WHAT THE TASK ASKS
Reproduce every line of the records below, character for character and in the same order.
---------- DATA SHOWN
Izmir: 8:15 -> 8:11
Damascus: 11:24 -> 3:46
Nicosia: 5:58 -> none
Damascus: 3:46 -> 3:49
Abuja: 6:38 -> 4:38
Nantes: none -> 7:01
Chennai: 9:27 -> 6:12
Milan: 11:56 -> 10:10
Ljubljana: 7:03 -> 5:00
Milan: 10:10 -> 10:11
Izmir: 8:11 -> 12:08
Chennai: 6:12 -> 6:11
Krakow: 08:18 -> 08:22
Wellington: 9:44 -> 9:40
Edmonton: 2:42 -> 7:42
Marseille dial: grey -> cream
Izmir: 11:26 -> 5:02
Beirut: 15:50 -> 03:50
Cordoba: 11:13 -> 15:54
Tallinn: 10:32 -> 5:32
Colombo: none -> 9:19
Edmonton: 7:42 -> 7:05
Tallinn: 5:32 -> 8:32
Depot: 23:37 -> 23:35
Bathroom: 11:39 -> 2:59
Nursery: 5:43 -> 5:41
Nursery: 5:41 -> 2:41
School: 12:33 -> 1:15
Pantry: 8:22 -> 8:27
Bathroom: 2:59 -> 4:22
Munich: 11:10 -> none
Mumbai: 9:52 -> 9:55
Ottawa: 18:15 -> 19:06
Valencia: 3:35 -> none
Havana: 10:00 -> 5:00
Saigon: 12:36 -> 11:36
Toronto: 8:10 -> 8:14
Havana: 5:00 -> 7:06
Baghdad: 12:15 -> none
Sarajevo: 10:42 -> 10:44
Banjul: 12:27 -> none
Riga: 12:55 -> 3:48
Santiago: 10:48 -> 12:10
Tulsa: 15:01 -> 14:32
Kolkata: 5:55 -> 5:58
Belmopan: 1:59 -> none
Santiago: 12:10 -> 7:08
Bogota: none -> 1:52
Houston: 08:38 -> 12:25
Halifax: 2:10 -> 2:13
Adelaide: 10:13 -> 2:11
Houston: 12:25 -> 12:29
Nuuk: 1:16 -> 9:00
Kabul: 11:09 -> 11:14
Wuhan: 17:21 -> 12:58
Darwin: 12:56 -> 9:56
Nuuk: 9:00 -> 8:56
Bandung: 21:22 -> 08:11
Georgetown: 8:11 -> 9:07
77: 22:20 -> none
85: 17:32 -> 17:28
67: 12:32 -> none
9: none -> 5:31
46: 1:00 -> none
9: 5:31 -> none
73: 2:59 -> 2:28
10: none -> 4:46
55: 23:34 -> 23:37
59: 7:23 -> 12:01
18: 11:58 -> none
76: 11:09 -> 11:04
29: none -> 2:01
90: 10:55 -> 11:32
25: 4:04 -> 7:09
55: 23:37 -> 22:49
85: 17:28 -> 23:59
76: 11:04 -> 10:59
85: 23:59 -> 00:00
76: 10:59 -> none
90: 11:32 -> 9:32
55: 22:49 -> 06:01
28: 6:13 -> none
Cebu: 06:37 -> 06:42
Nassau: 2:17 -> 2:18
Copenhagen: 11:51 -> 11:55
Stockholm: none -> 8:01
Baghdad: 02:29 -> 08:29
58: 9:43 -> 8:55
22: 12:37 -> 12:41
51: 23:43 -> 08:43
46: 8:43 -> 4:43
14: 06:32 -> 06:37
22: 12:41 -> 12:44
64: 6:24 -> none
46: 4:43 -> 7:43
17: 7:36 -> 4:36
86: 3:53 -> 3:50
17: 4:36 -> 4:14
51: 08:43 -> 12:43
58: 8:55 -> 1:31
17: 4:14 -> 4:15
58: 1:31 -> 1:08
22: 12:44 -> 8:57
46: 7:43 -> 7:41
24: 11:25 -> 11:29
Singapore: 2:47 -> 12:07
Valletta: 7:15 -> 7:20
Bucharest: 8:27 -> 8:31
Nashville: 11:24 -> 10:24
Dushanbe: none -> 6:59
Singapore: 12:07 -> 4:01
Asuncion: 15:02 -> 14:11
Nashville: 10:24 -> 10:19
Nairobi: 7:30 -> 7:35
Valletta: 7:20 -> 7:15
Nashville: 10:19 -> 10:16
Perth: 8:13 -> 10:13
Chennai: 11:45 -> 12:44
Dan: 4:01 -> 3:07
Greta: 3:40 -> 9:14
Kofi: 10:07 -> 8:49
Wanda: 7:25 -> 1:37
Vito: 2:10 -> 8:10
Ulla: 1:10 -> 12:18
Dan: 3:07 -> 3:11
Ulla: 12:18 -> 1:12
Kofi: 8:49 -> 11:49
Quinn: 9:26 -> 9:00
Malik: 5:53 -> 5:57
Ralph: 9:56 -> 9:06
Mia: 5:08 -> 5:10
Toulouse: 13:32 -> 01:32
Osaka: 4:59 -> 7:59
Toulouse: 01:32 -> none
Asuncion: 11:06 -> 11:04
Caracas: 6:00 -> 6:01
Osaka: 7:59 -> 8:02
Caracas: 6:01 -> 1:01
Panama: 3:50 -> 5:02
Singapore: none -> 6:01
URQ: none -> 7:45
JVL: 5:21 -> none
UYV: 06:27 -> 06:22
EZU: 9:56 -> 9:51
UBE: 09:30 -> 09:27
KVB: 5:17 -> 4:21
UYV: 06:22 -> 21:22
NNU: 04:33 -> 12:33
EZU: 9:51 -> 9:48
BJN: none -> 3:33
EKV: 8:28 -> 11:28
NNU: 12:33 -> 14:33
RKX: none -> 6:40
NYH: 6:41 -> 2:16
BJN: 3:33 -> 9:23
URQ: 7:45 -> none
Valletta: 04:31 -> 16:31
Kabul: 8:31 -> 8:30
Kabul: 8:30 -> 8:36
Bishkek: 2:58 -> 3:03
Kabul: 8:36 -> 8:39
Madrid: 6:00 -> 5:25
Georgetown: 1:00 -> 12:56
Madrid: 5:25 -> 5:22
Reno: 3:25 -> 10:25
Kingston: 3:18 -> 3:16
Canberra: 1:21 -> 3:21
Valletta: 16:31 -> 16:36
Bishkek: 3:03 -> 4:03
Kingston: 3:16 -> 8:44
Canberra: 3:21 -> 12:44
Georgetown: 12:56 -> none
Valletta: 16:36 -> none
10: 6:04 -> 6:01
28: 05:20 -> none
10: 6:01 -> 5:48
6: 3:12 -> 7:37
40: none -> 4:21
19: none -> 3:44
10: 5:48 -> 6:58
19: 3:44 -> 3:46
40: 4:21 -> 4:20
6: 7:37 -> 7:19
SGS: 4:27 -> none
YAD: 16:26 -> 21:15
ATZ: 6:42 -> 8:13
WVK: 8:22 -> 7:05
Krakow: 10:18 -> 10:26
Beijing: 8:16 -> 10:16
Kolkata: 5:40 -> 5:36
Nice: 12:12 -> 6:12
--------------------
EXERCISE OUTPUT
Izmir: 8:15 -> 8:11
Damascus: 11:24 -> 3:46
Nicosia: 5:58 -> none
Damascus: 3:46 -> 3:49
Abuja: 6:38 -> 4:38
Nantes: none -> 7:01
Chennai: 9:27 -> 6:12
Milan: 11:56 -> 10:10
Ljubljana: 7:03 -> 5:00
Milan: 10:10 -> 10:11
Izmir: 8:11 -> 12:08
Chennai: 6:12 -> 6:11
Krakow: 08:18 -> 08:22
Wellington: 9:44 -> 9:40
Edmonton: 2:42 -> 7:42
Marseille dial: grey -> cream
Izmir: 11:26 -> 5:02
Beirut: 15:50 -> 03:50
Cordoba: 11:13 -> 15:54
Tallinn: 10:32 -> 5:32
Colombo: none -> 9:19
Edmonton: 7:42 -> 7:05
Tallinn: 5:32 -> 8:32
Depot: 23:37 -> 23:35
Bathroom: 11:39 -> 2:59
Nursery: 5:43 -> 5:41
Nursery: 5:41 -> 2:41
School: 12:33 -> 1:15
Pantry: 8:22 -> 8:27
Bathroom: 2:59 -> 4:22
Munich: 11:10 -> none
Mumbai: 9:52 -> 9:55
Ottawa: 18:15 -> 19:06
Valencia: 3:35 -> none
Havana: 10:00 -> 5:00
Saigon: 12:36 -> 11:36
Toronto: 8:10 -> 8:14
Havana: 5:00 -> 7:06
Baghdad: 12:15 -> none
Sarajevo: 10:42 -> 10:44
Banjul: 12:27 -> none
Riga: 12:55 -> 3:48
Santiago: 10:48 -> 12:10
Tulsa: 15:01 -> 14:32
Kolkata: 5:55 -> 5:58
Belmopan: 1:59 -> none
Santiago: 12:10 -> 7:08
Bogota: none -> 1:52
Houston: 08:38 -> 12:25
Halifax: 2:10 -> 2:13
Adelaide: 10:13 -> 2:11
Houston: 12:25 -> 12:29
Nuuk: 1:16 -> 9:00
Kabul: 11:09 -> 11:14
Wuhan: 17:21 -> 12:58
Darwin: 12:56 -> 9:56
Nuuk: 9:00 -> 8:56
Bandung: 21:22 -> 08:11
Georgetown: 8:11 -> 9:07
77: 22:20 -> none
85: 17:32 -> 17:28
67: 12:32 -> none
9: none -> 5:31
46: 1:00 -> none
9: 5:31 -> none
73: 2:59 -> 2:28
10: none -> 4:46
55: 23:34 -> 23:37
59: 7:23 -> 12:01
18: 11:58 -> none
76: 11:09 -> 11:04
29: none -> 2:01
90: 10:55 -> 11:32
25: 4:04 -> 7:09
55: 23:37 -> 22:49
85: 17:28 -> 23:59
76: 11:04 -> 10:59
85: 23:59 -> 00:00
76: 10:59 -> none
90: 11:32 -> 9:32
55: 22:49 -> 06:01
28: 6:13 -> none
Cebu: 06:37 -> 06:42
Nassau: 2:17 -> 2:18
Copenhagen: 11:51 -> 11:55
Stockholm: none -> 8:01
Baghdad: 02:29 -> 08:29
58: 9:43 -> 8:55
22: 12:37 -> 12:41
51: 23:43 -> 08:43
46: 8:43 -> 4:43
14: 06:32 -> 06:37
22: 12:41 -> 12:44
64: 6:24 -> none
46: 4:43 -> 7:43
17: 7:36 -> 4:36
86: 3:53 -> 3:50
17: 4:36 -> 4:14
51: 08:43 -> 12:43
58: 8:55 -> 1:31
17: 4:14 -> 4:15
58: 1:31 -> 1:08
22: 12:44 -> 8:57
46: 7:43 -> 7:41
24: 11:25 -> 11:29
Singapore: 2:47 -> 12:07
Valletta: 7:15 -> 7:20
Bucharest: 8:27 -> 8:31
Nashville: 11:24 -> 10:24
Dushanbe: none -> 6:59
Singapore: 12:07 -> 4:01
Asuncion: 15:02 -> 14:11
Nashville: 10:24 -> 10:19
Nairobi: 7:30 -> 7:35
Valletta: 7:20 -> 7:15
Nashville: 10:19 -> 10:16
Perth: 8:13 -> 10:13
Chennai: 11:45 -> 12:44
Dan: 4:01 -> 3:07
Greta: 3:40 -> 9:14
Kofi: 10:07 -> 8:49
Wanda: 7:25 -> 1:37
Vito: 2:10 -> 8:10
Ulla: 1:10 -> 12:18
Dan: 3:07 -> 3:11
Ulla: 12:18 -> 1:12
Kofi: 8:49 -> 11:49
Quinn: 9:26 -> 9:00
Malik: 5:53 -> 5:57
Ralph: 9:56 -> 9:06
Mia: 5:08 -> 5:10
Toulouse: 13:32 -> 01:32
Osaka: 4:59 -> 7:59
Toulouse: 01:32 -> none
Asuncion: 11:06 -> 11:04
Caracas: 6:00 -> 6:01
Osaka: 7:59 -> 8:02
Caracas: 6:01 -> 1:01
Panama: 3:50 -> 5:02
Singapore: none -> 6:01
URQ: none -> 7:45
JVL: 5:21 -> none
UYV: 06:27 -> 06:22
EZU: 9:56 -> 9:51
UBE: 09:30 -> 09:27
KVB: 5:17 -> 4:21
UYV: 06:22 -> 21:22
NNU: 04:33 -> 12:33
EZU: 9:51 -> 9:48
BJN: none -> 3:33
EKV: 8:28 -> 11:28
NNU: 12:33 -> 14:33
RKX: none -> 6:40
NYH: 6:41 -> 2:16
BJN: 3:33 -> 9:23
URQ: 7:45 -> none
Valletta: 04:31 -> 16:31
Kabul: 8:31 -> 8:30
Kabul: 8:30 -> 8:36
Bishkek: 2:58 -> 3:03
Kabul: 8:36 -> 8:39
Madrid: 6:00 -> 5:25
Georgetown: 1:00 -> 12:56
Madrid: 5:25 -> 5:22
Reno: 3:25 -> 10:25
Kingston: 3:18 -> 3:16
Canberra: 1:21 -> 3:21
Valletta: 16:31 -> 16:36
Bishkek: 3:03 -> 4:03
Kingston: 3:16 -> 8:44
Canberra: 3:21 -> 12:44
Georgetown: 12:56 -> none
Valletta: 16:36 -> none
10: 6:04 -> 6:01
28: 05:20 -> none
10: 6:01 -> 5:48
6: 3:12 -> 7:37
40: none -> 4:21
19: none -> 3:44
10: 5:48 -> 6:58
19: 3:44 -> 3:46
40: 4:21 -> 4:20
6: 7:37 -> 7:19
SGS: 4:27 -> none
YAD: 16:26 -> 21:15
ATZ: 6:42 -> 8:13
WVK: 8:22 -> 7:05
Krakow: 10:18 -> 10:26
Beijing: 8:16 -> 10:16
Kolkata: 5:40 -> 5:36
Nice: 12:12 -> 6:12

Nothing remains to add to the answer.